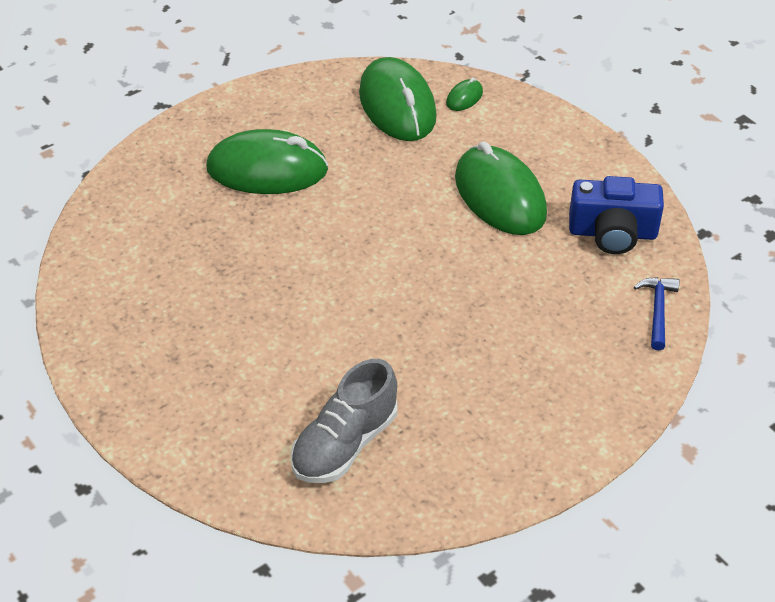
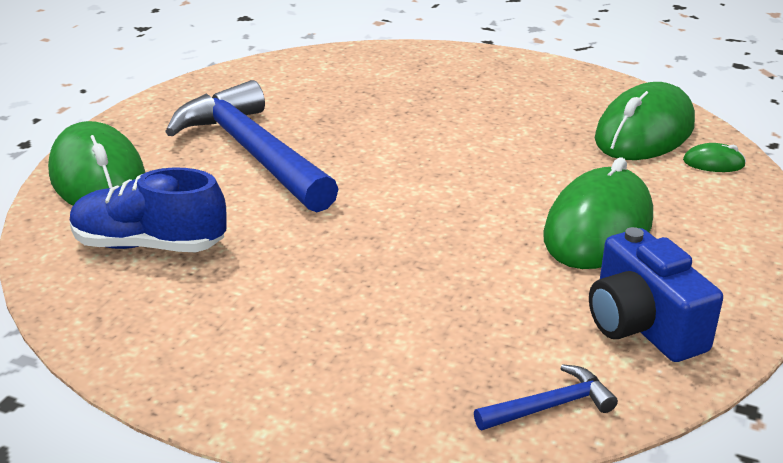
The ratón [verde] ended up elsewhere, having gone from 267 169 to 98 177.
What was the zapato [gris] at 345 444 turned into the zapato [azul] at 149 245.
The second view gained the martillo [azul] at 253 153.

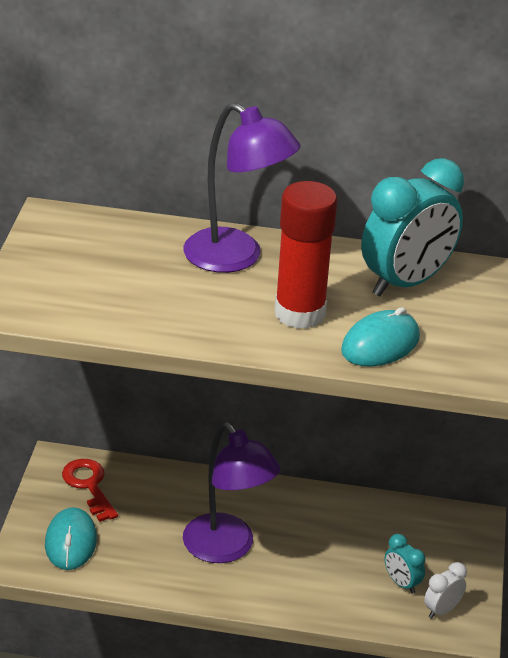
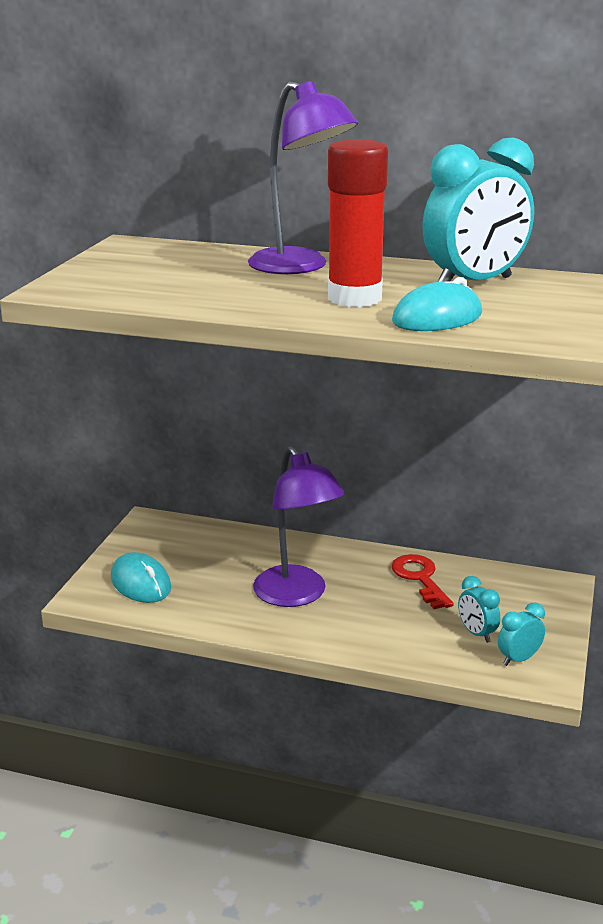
The ratón [turquesa] at 71 542 ended up facing another way, 45 degrees counterclockwise from before.
The llave [rojo] ended up elsewhere, having gone from 89 486 to 420 578.
What was the despertador [blanco] at 442 610 turned into the despertador [turquesa] at 518 659.

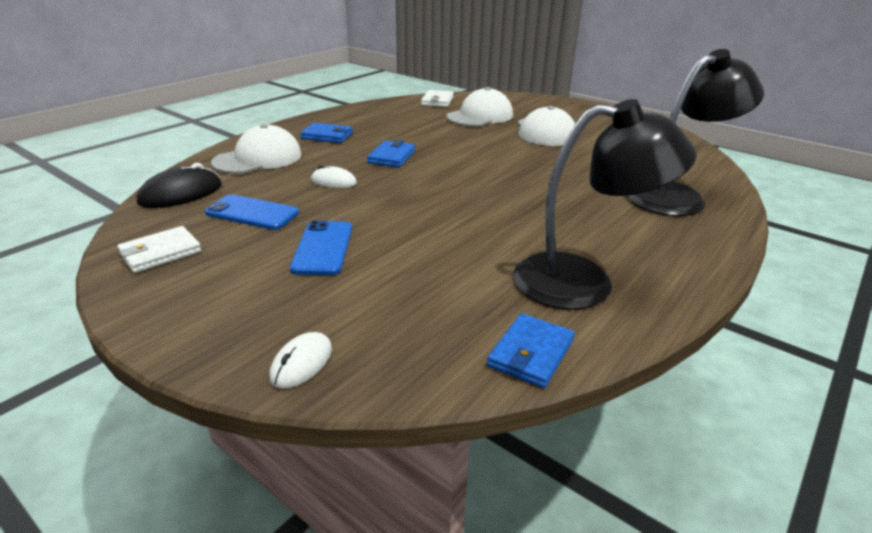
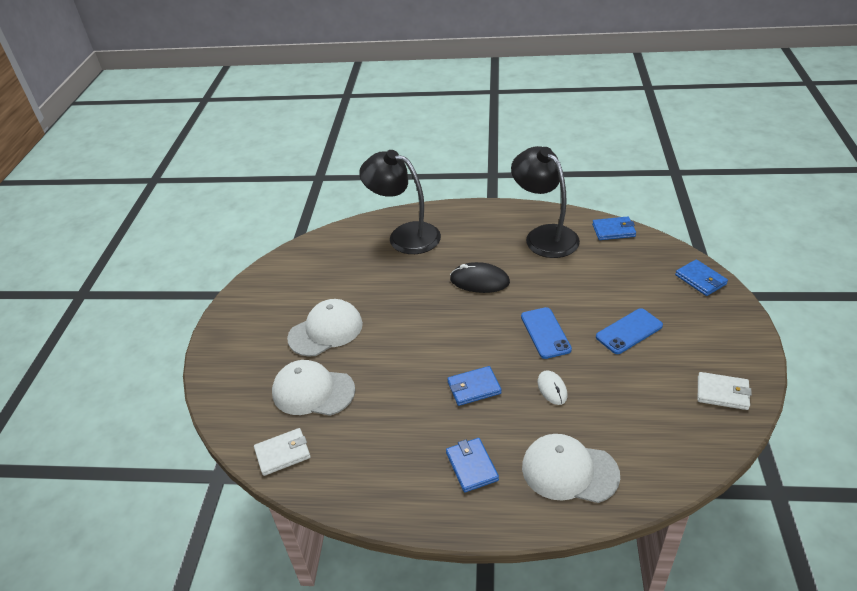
The ratón [negro] ended up elsewhere, having gone from 181 193 to 479 281.
The móvil [azul] ended up elsewhere, having gone from 252 213 to 545 333.
Where the ratón [blanco] stood at 301 363, the cartera [azul] came to stand at 700 280.

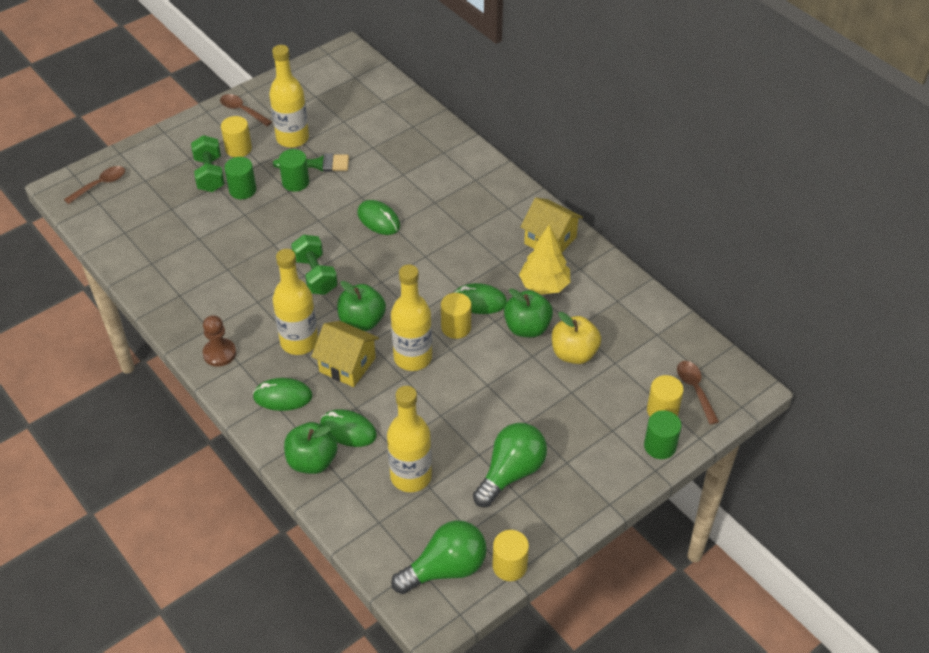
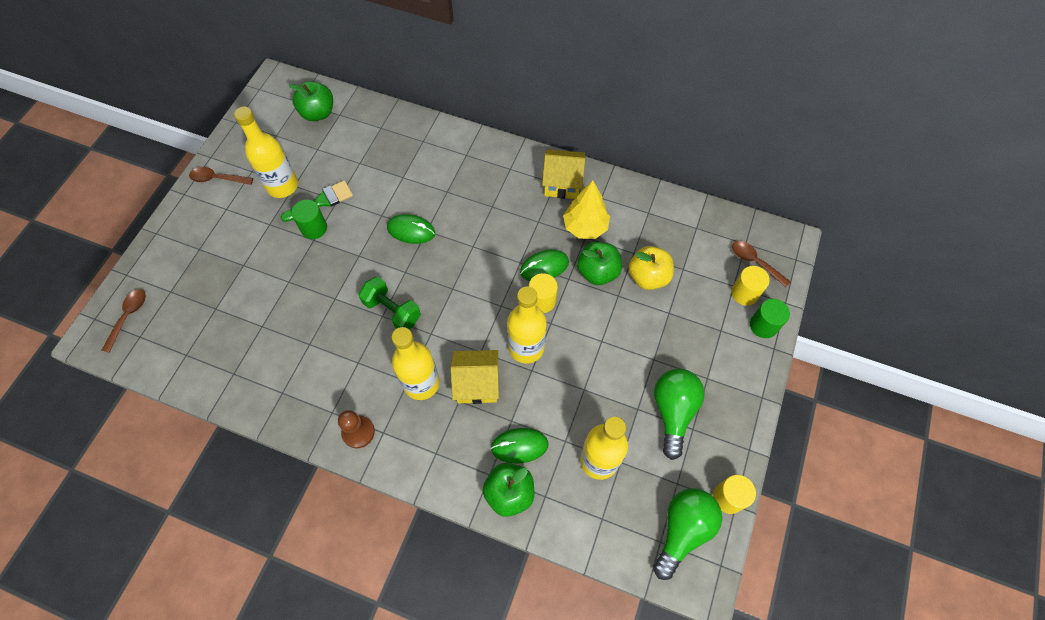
The manzana [verde] ended up elsewhere, having gone from 362 321 to 318 113.
The second view lost the mancuerna [verde] at 210 175.
The second view lost the cilindro [amarillo] at 238 149.
The second view lost the cilindro [verde] at 242 190.
The second view lost the ratón [verde] at 283 396.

+---+

Using the listing above, show each line with the word "second" in it.

## ANSWER TO THIS EXERCISE
The second view gained the martillo [azul] at 253 153.
The second view lost the mancuerna [verde] at 210 175.
The second view lost the cilindro [amarillo] at 238 149.
The second view lost the cilindro [verde] at 242 190.
The second view lost the ratón [verde] at 283 396.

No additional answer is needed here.